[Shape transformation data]
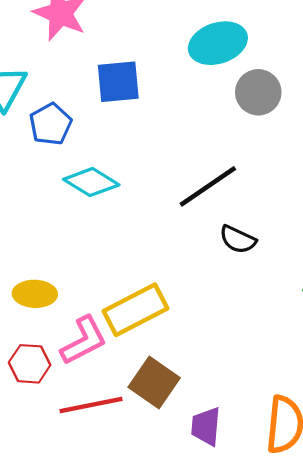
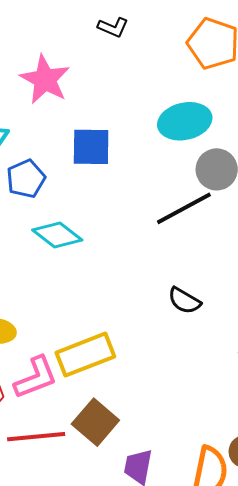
black line: (208, 186) -> (184, 208), moved

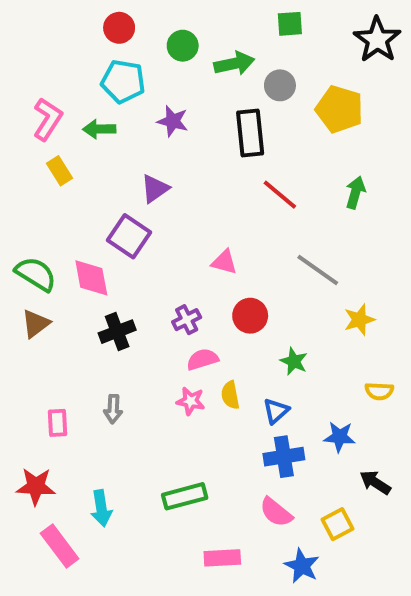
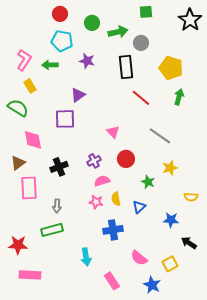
yellow pentagon: (339, 109) -> (171, 68), moved
purple square: (129, 236) -> (65, 119), turned -35
pink triangle: (224, 262) -> (113, 132), turned 32
green semicircle: (36, 274) -> (18, 108), moved
pink diamond: (91, 278) -> (33, 140), moved
yellow star: (359, 320) -> (170, 168), moved
pink rectangle: (58, 423) -> (29, 188), moved, size x1.6
blue cross: (284, 457) -> (113, 230), moved
green rectangle: (185, 496) -> (52, 230), moved
cyan arrow: (101, 508) -> (86, 257), moved
pink rectangle: (60, 546) -> (30, 275), turned -50
pink rectangle: (222, 558) -> (112, 281), turned 60

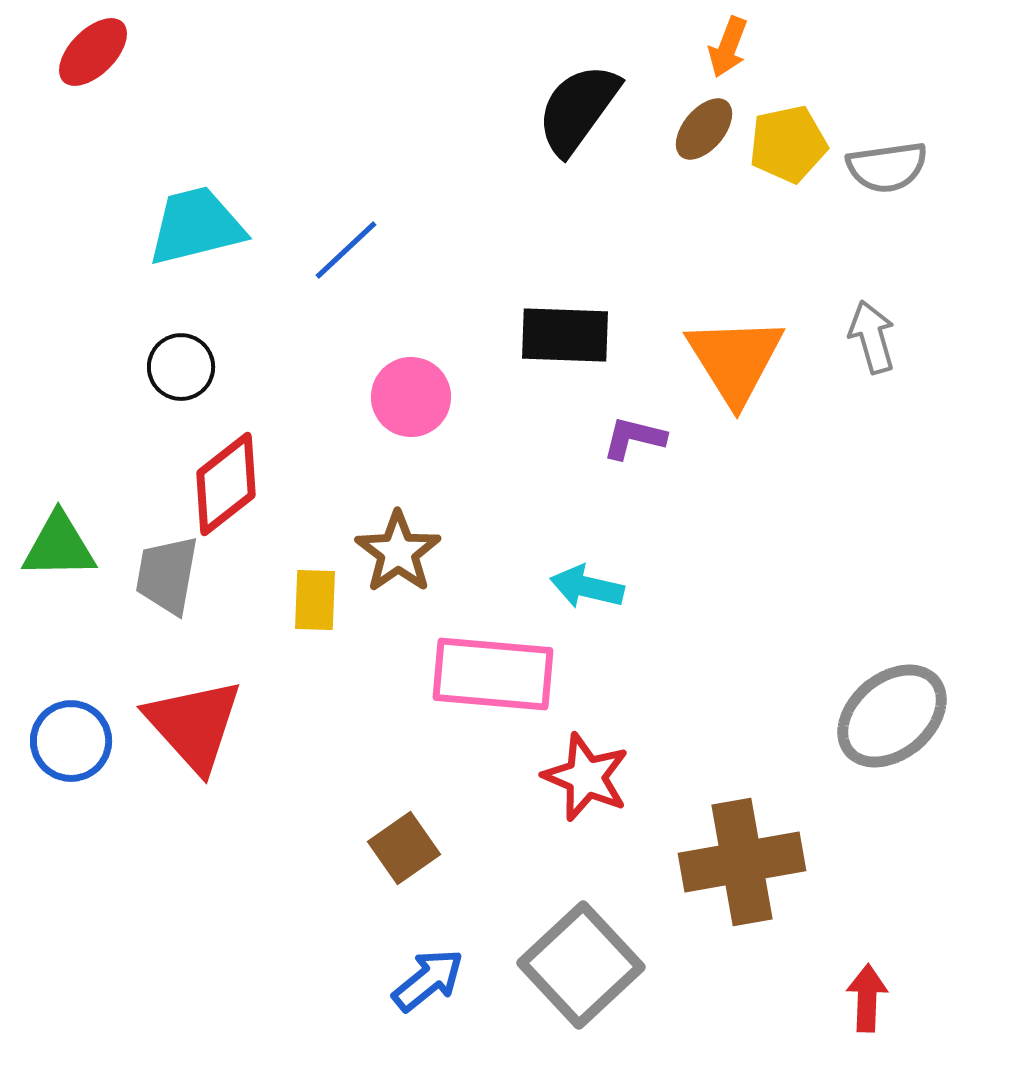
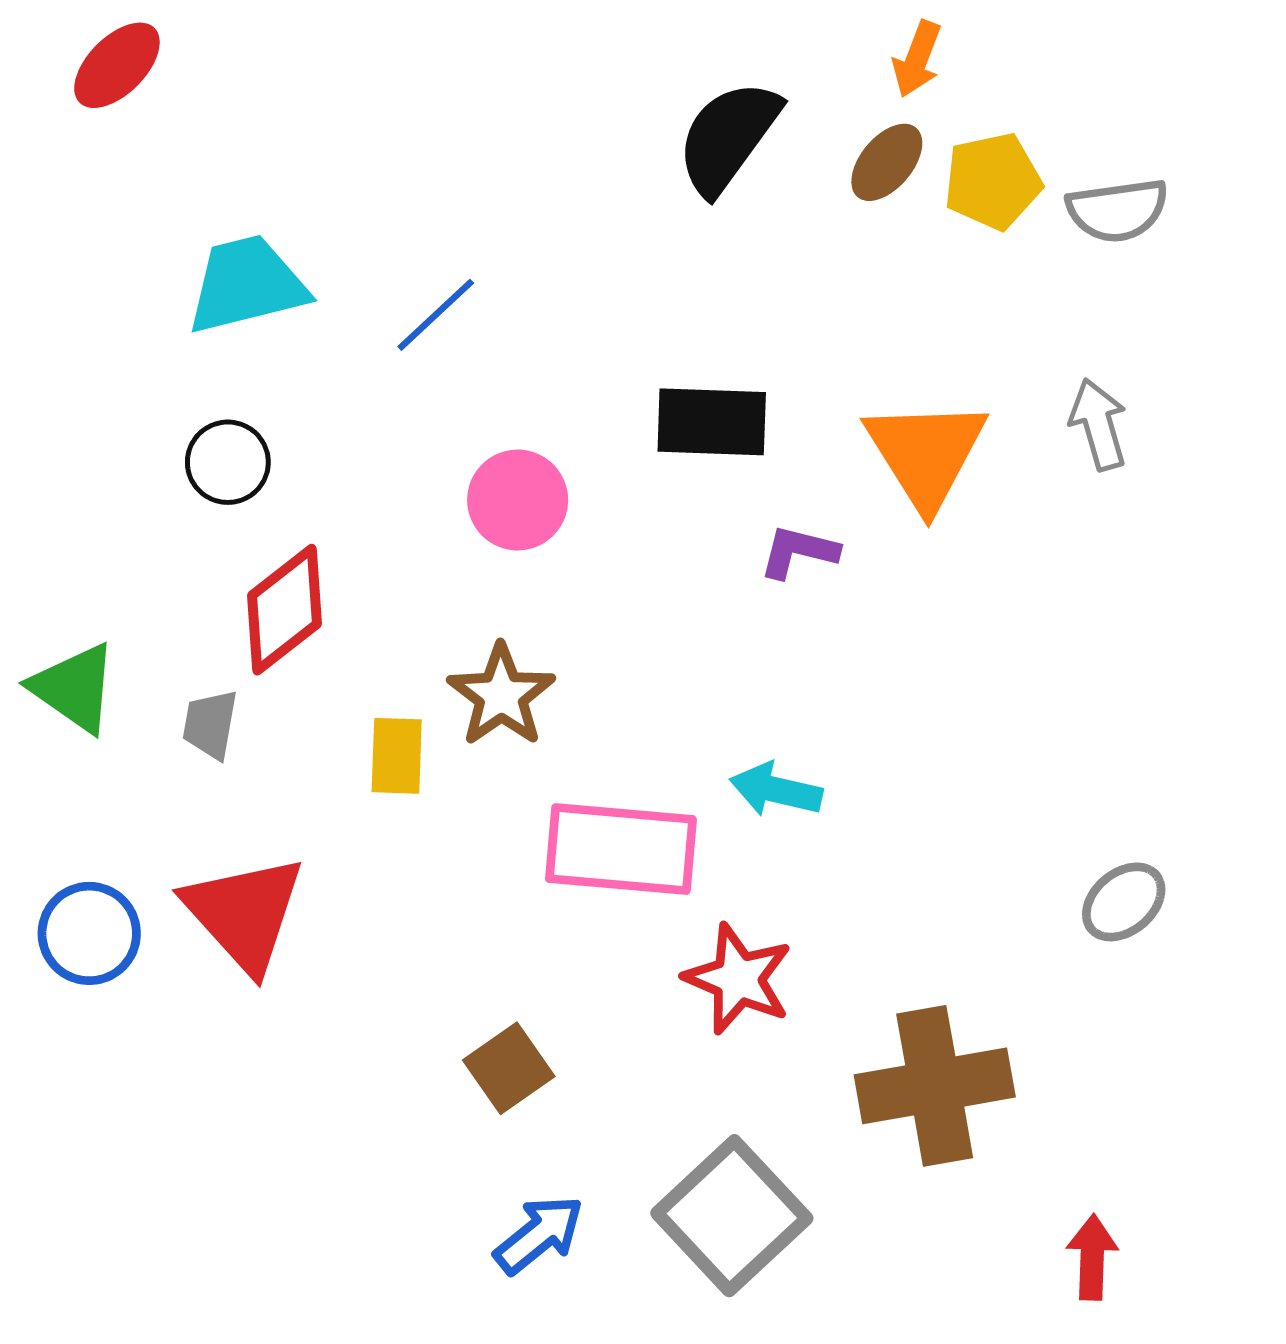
green triangle: (59, 546) -> (74, 688), turned 36
gray trapezoid: (167, 575) -> (210, 724), size x0.7
cyan arrow: (587, 587) -> (776, 790), moved
gray ellipse: (892, 716) -> (1124, 902), size x0.6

- **DIRECTIONS FOR THIS TASK**:
Retype the data above exactly; pictures are not part of the copy.

- **SOLUTION BELOW**:
black line: (208, 186) -> (184, 208), moved

yellow pentagon: (339, 109) -> (171, 68), moved
purple square: (129, 236) -> (65, 119), turned -35
pink triangle: (224, 262) -> (113, 132), turned 32
green semicircle: (36, 274) -> (18, 108), moved
pink diamond: (91, 278) -> (33, 140), moved
yellow star: (359, 320) -> (170, 168), moved
pink rectangle: (58, 423) -> (29, 188), moved, size x1.6
blue cross: (284, 457) -> (113, 230), moved
green rectangle: (185, 496) -> (52, 230), moved
cyan arrow: (101, 508) -> (86, 257), moved
pink rectangle: (60, 546) -> (30, 275), turned -50
pink rectangle: (222, 558) -> (112, 281), turned 60

green triangle: (59, 546) -> (74, 688), turned 36
gray trapezoid: (167, 575) -> (210, 724), size x0.7
cyan arrow: (587, 587) -> (776, 790), moved
gray ellipse: (892, 716) -> (1124, 902), size x0.6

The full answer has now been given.